TASK OBJECTIVE: Write the listing out again word for word. Pictures do not belong in the copy.

PROVIDED RECORDS:
※ ※ ※

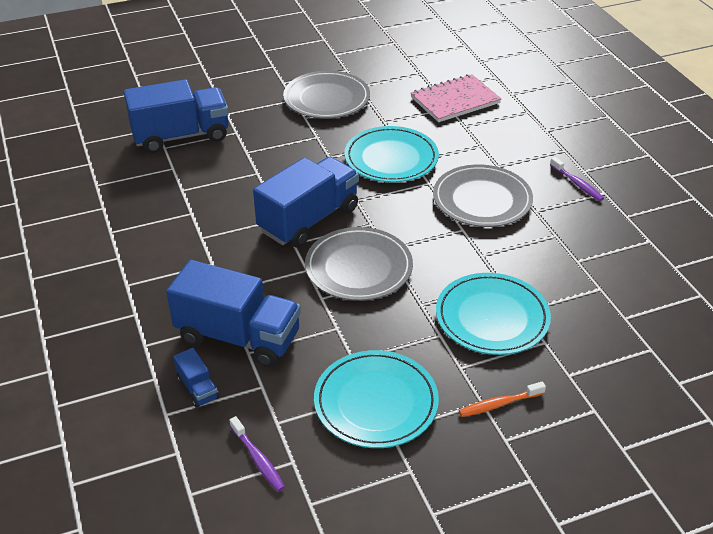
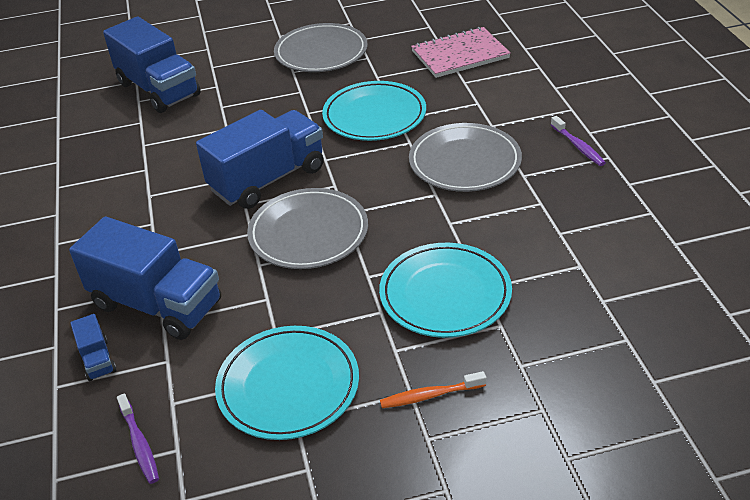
camera: 10 degrees right, 0 degrees up
(181, 136) = (158, 89): blue truck -> blue truck turned 60 degrees clockwise

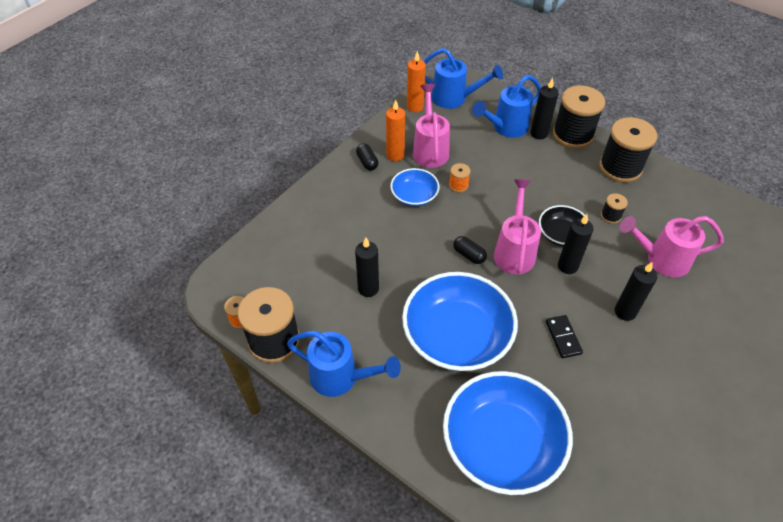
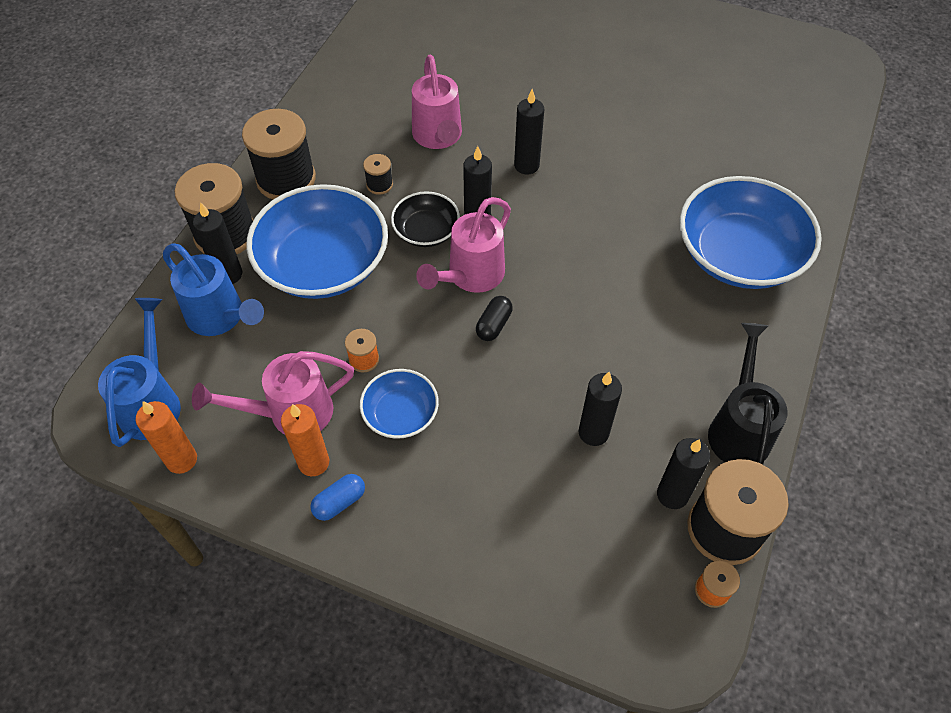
camera: 105 degrees left, 5 degrees up
(309, 319) = (672, 495): none -> black candle
(340, 377) = (739, 428): blue watering can -> black watering can
(367, 162) = (339, 502): black capsule -> blue capsule
(457, 336) = (625, 316): blue bowl -> blue bowl (323, 264)
(514, 251) = (471, 276): pink watering can -> pink watering can turned 45 degrees counterclockwise
(563, 337) = (584, 216): black domino -> none

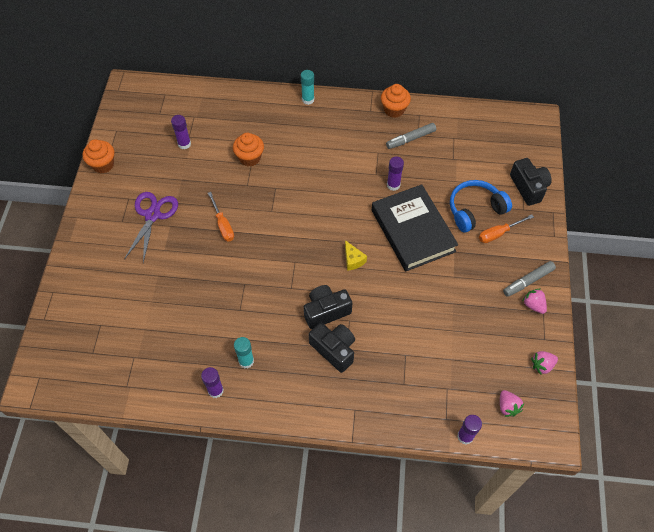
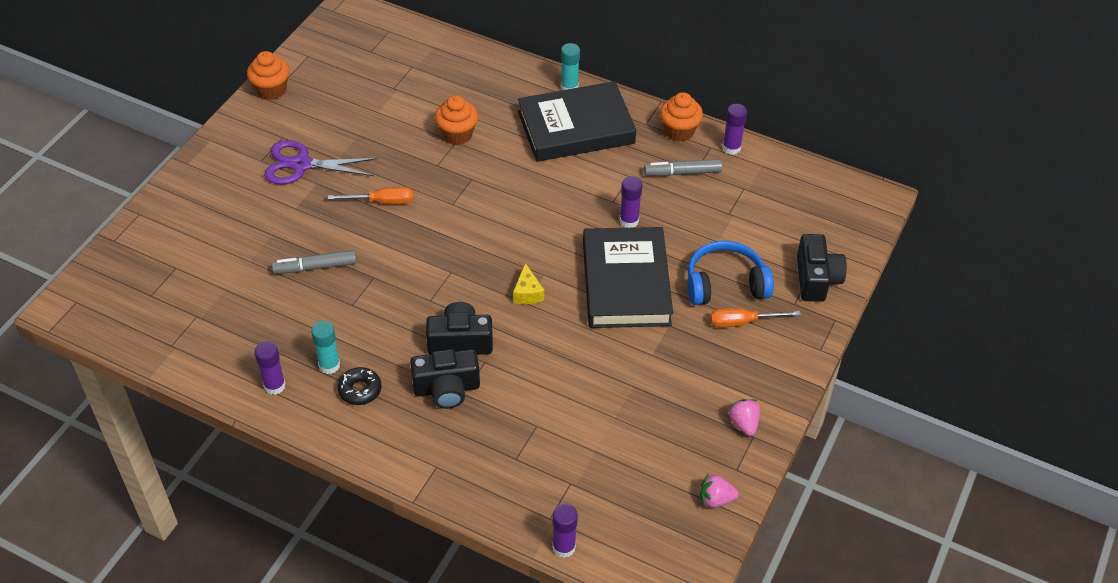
camera: 20 degrees right, 10 degrees down
(152, 215) = (301, 165): purple scissors -> purple scissors turned 120 degrees counterclockwise
(184, 144) = (383, 95): purple glue stick -> purple glue stick (731, 148)
(223, 225) = (382, 201): orange screwdriver -> orange screwdriver turned 90 degrees counterclockwise
(276, 372) = (360, 390): none -> black donut
(326, 128) = (576, 127): none -> black book
(334, 349) = (446, 389): black camera -> black camera turned 105 degrees clockwise
(507, 407) = (640, 532): pink strawberry -> none
(528, 281) = (752, 392): grey marker -> grey marker (315, 267)

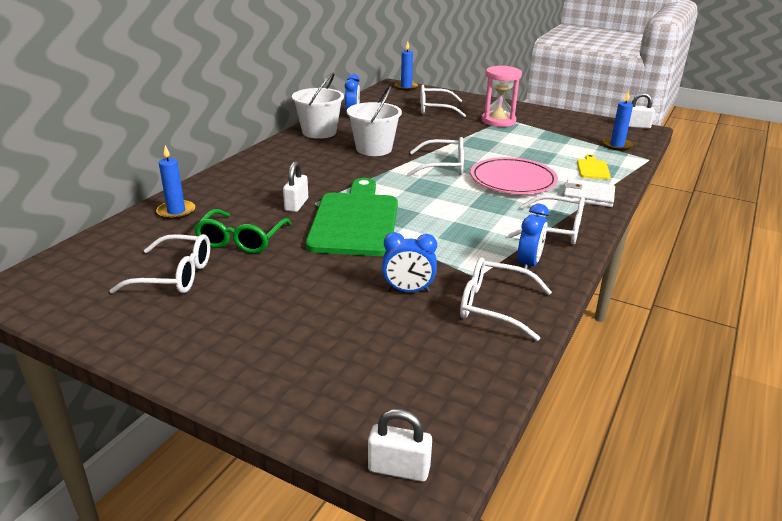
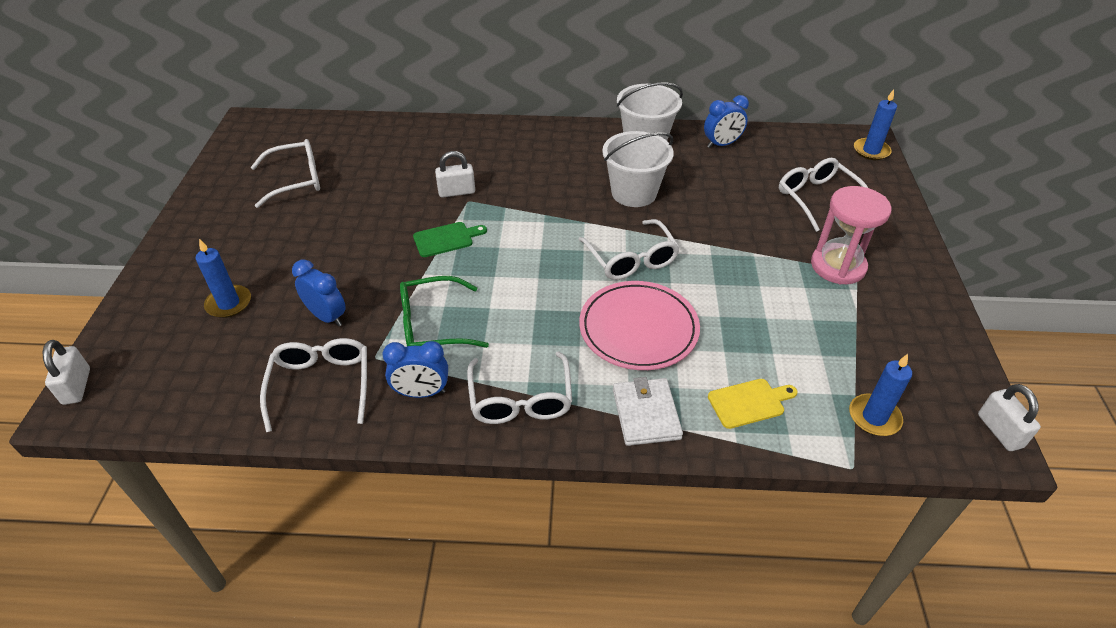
camera: 65 degrees right, 15 degrees up
(174, 275) = (296, 180): white glasses -> white glasses turned 90 degrees counterclockwise
(176, 212) = (400, 136): blue candle -> blue candle (229, 303)
(241, 240) = (370, 188): green glasses -> green glasses (432, 325)
(355, 221) = (446, 239): green cutting board -> green cutting board, size x0.43
(408, 290) = (327, 317): blue clock -> blue clock turned 150 degrees clockwise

※ ※ ※

ANSWER TO THIS TASK:
camera: 10 degrees right, 0 degrees up
(181, 136) = (158, 89): blue truck -> blue truck turned 60 degrees clockwise

camera: 105 degrees left, 5 degrees up
(309, 319) = (672, 495): none -> black candle
(340, 377) = (739, 428): blue watering can -> black watering can
(367, 162) = (339, 502): black capsule -> blue capsule
(457, 336) = (625, 316): blue bowl -> blue bowl (323, 264)
(514, 251) = (471, 276): pink watering can -> pink watering can turned 45 degrees counterclockwise
(563, 337) = (584, 216): black domino -> none

camera: 20 degrees right, 10 degrees down
(152, 215) = (301, 165): purple scissors -> purple scissors turned 120 degrees counterclockwise
(184, 144) = (383, 95): purple glue stick -> purple glue stick (731, 148)
(223, 225) = (382, 201): orange screwdriver -> orange screwdriver turned 90 degrees counterclockwise
(276, 372) = (360, 390): none -> black donut
(326, 128) = (576, 127): none -> black book
(334, 349) = (446, 389): black camera -> black camera turned 105 degrees clockwise
(507, 407) = (640, 532): pink strawberry -> none
(528, 281) = (752, 392): grey marker -> grey marker (315, 267)

camera: 65 degrees right, 15 degrees up
(174, 275) = (296, 180): white glasses -> white glasses turned 90 degrees counterclockwise
(176, 212) = (400, 136): blue candle -> blue candle (229, 303)
(241, 240) = (370, 188): green glasses -> green glasses (432, 325)
(355, 221) = (446, 239): green cutting board -> green cutting board, size x0.43
(408, 290) = (327, 317): blue clock -> blue clock turned 150 degrees clockwise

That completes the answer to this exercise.